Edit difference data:

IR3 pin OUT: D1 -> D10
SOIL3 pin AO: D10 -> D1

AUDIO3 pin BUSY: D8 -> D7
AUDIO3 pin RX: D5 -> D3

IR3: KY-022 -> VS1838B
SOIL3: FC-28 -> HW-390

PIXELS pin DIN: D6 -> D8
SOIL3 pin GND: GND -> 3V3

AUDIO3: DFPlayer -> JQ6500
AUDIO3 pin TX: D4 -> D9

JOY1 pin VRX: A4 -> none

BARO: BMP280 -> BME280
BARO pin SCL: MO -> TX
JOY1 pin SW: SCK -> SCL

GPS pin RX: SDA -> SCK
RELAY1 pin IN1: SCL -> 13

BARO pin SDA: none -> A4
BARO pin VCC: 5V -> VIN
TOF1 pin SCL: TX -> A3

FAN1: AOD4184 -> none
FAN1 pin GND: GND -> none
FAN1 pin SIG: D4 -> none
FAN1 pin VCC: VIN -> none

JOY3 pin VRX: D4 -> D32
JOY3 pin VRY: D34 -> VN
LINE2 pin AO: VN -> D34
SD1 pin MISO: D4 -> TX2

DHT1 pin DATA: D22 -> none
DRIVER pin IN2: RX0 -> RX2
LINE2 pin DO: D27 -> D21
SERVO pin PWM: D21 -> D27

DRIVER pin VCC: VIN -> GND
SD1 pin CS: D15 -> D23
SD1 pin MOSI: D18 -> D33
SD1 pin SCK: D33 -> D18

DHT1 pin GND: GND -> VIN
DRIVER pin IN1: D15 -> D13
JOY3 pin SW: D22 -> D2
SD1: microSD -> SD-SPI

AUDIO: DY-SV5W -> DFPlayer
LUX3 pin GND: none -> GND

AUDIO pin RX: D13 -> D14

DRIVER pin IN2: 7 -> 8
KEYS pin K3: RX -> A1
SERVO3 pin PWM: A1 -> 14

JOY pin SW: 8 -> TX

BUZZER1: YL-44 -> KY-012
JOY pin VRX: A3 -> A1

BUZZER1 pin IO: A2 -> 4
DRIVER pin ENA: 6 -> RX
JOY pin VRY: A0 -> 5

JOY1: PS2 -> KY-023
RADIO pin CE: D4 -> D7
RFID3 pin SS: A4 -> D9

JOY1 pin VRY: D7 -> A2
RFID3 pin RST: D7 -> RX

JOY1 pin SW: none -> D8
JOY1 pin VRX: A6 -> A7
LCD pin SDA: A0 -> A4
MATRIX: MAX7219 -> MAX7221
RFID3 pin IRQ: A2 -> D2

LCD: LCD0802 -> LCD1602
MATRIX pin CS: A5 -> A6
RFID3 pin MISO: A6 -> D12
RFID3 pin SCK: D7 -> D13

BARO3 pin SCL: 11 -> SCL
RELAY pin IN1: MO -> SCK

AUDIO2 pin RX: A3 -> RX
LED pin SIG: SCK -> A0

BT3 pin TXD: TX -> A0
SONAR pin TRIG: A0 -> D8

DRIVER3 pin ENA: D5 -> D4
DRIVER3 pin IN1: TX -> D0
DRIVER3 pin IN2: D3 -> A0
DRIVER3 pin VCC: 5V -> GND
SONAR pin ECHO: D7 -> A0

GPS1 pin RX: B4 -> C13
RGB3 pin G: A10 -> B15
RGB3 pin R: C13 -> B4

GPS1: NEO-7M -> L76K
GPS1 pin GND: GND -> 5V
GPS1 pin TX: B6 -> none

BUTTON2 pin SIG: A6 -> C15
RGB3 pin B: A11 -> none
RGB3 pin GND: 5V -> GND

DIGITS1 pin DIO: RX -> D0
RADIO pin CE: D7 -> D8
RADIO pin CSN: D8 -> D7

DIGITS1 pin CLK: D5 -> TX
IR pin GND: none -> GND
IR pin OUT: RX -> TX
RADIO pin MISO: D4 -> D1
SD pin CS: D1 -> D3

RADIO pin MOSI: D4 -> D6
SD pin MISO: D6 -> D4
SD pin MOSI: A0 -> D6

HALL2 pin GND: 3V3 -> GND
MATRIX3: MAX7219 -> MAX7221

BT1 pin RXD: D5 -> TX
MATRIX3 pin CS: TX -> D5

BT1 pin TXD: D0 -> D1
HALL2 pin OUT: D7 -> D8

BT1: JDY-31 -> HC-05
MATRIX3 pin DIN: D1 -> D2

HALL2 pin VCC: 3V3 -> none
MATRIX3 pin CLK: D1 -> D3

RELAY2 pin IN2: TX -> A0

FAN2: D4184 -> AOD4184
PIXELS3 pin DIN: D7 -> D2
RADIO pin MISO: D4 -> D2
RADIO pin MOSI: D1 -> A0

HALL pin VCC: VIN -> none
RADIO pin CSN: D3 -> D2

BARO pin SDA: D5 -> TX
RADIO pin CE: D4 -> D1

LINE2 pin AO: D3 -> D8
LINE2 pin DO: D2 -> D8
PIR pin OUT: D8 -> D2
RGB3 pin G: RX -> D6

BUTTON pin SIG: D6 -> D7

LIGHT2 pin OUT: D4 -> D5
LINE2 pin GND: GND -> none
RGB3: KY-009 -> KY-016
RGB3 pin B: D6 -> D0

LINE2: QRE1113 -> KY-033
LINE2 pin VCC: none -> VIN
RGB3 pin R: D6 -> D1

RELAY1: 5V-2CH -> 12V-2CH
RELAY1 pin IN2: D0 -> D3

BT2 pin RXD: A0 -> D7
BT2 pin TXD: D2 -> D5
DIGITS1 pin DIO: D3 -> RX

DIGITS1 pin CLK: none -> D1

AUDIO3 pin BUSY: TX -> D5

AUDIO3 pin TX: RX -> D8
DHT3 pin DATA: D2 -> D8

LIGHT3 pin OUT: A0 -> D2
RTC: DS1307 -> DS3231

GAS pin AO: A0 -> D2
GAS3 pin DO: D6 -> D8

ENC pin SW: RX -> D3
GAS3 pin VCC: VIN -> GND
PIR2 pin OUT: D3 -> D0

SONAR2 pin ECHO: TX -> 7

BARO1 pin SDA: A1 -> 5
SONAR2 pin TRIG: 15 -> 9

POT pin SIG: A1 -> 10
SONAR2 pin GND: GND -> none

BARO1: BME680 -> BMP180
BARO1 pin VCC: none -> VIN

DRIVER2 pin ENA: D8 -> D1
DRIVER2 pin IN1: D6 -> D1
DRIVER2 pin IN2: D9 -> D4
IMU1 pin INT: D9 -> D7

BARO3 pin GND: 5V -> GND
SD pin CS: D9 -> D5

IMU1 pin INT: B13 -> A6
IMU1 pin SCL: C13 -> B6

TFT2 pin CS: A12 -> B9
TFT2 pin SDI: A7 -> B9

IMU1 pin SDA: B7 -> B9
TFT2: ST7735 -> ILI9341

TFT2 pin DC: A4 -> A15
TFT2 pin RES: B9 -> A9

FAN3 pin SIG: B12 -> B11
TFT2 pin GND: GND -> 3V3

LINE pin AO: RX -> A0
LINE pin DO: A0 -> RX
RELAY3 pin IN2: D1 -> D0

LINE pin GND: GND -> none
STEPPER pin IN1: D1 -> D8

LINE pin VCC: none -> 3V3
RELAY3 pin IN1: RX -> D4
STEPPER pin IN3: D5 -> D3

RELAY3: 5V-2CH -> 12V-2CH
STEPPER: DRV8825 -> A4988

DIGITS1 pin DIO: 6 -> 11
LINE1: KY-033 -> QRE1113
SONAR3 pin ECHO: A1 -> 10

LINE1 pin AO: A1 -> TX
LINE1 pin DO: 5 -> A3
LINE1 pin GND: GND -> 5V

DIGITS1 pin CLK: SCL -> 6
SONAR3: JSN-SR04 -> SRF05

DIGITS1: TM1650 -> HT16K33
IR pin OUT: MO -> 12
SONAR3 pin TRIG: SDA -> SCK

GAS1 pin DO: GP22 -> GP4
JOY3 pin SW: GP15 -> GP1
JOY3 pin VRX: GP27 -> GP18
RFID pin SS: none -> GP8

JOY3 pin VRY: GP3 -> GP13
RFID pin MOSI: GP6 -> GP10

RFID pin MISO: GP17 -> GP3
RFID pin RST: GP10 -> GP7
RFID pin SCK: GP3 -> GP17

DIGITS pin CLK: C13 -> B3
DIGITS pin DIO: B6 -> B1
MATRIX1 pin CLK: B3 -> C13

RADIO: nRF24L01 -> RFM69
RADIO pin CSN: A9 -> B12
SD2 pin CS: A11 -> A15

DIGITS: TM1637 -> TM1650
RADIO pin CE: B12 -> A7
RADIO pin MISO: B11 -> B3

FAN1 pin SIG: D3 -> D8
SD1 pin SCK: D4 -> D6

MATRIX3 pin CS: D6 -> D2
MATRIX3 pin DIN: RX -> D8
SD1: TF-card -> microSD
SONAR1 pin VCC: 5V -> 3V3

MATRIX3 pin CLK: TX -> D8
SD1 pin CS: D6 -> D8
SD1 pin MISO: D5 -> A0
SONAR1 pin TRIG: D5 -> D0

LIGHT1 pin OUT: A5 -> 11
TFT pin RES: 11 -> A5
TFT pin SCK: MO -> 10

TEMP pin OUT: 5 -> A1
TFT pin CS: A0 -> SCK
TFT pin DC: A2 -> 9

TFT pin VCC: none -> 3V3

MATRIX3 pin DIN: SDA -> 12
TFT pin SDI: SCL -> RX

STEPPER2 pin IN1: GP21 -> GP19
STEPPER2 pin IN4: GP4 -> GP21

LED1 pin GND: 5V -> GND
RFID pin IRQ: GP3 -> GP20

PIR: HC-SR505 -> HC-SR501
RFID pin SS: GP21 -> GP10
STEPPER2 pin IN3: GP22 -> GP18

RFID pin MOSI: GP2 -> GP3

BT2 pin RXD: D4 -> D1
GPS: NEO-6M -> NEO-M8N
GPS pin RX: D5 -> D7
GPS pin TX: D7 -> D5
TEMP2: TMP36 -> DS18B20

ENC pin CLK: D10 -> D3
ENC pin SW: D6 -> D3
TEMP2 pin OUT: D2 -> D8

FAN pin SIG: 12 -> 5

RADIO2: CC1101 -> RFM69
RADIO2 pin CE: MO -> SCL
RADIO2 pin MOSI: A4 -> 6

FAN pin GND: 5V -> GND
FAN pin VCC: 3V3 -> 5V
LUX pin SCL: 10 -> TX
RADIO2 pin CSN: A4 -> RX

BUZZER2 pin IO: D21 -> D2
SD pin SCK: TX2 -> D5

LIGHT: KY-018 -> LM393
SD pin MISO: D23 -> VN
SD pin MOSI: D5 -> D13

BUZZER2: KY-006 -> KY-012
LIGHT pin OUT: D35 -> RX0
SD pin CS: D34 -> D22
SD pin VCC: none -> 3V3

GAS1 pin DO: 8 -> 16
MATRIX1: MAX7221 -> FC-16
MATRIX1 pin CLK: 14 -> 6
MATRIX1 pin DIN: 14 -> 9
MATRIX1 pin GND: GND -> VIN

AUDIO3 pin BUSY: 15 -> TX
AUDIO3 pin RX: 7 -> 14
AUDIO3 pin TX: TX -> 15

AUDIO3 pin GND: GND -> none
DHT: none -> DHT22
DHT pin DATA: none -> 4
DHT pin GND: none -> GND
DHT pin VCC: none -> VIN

> _Problem description_:
Every line from the line containing "RADIO pin MOSI: D1 -> A0" through the line containing "BARO1 pin VCC: none -> VIN" in the records above must be retyped exactly. Leave out the rest.

> _Response for this exercise_:
RADIO pin MOSI: D1 -> A0

HALL pin VCC: VIN -> none
RADIO pin CSN: D3 -> D2

BARO pin SDA: D5 -> TX
RADIO pin CE: D4 -> D1

LINE2 pin AO: D3 -> D8
LINE2 pin DO: D2 -> D8
PIR pin OUT: D8 -> D2
RGB3 pin G: RX -> D6

BUTTON pin SIG: D6 -> D7

LIGHT2 pin OUT: D4 -> D5
LINE2 pin GND: GND -> none
RGB3: KY-009 -> KY-016
RGB3 pin B: D6 -> D0

LINE2: QRE1113 -> KY-033
LINE2 pin VCC: none -> VIN
RGB3 pin R: D6 -> D1

RELAY1: 5V-2CH -> 12V-2CH
RELAY1 pin IN2: D0 -> D3

BT2 pin RXD: A0 -> D7
BT2 pin TXD: D2 -> D5
DIGITS1 pin DIO: D3 -> RX

DIGITS1 pin CLK: none -> D1

AUDIO3 pin BUSY: TX -> D5

AUDIO3 pin TX: RX -> D8
DHT3 pin DATA: D2 -> D8

LIGHT3 pin OUT: A0 -> D2
RTC: DS1307 -> DS3231

GAS pin AO: A0 -> D2
GAS3 pin DO: D6 -> D8

ENC pin SW: RX -> D3
GAS3 pin VCC: VIN -> GND
PIR2 pin OUT: D3 -> D0

SONAR2 pin ECHO: TX -> 7

BARO1 pin SDA: A1 -> 5
SONAR2 pin TRIG: 15 -> 9

POT pin SIG: A1 -> 10
SONAR2 pin GND: GND -> none

BARO1: BME680 -> BMP180
BARO1 pin VCC: none -> VIN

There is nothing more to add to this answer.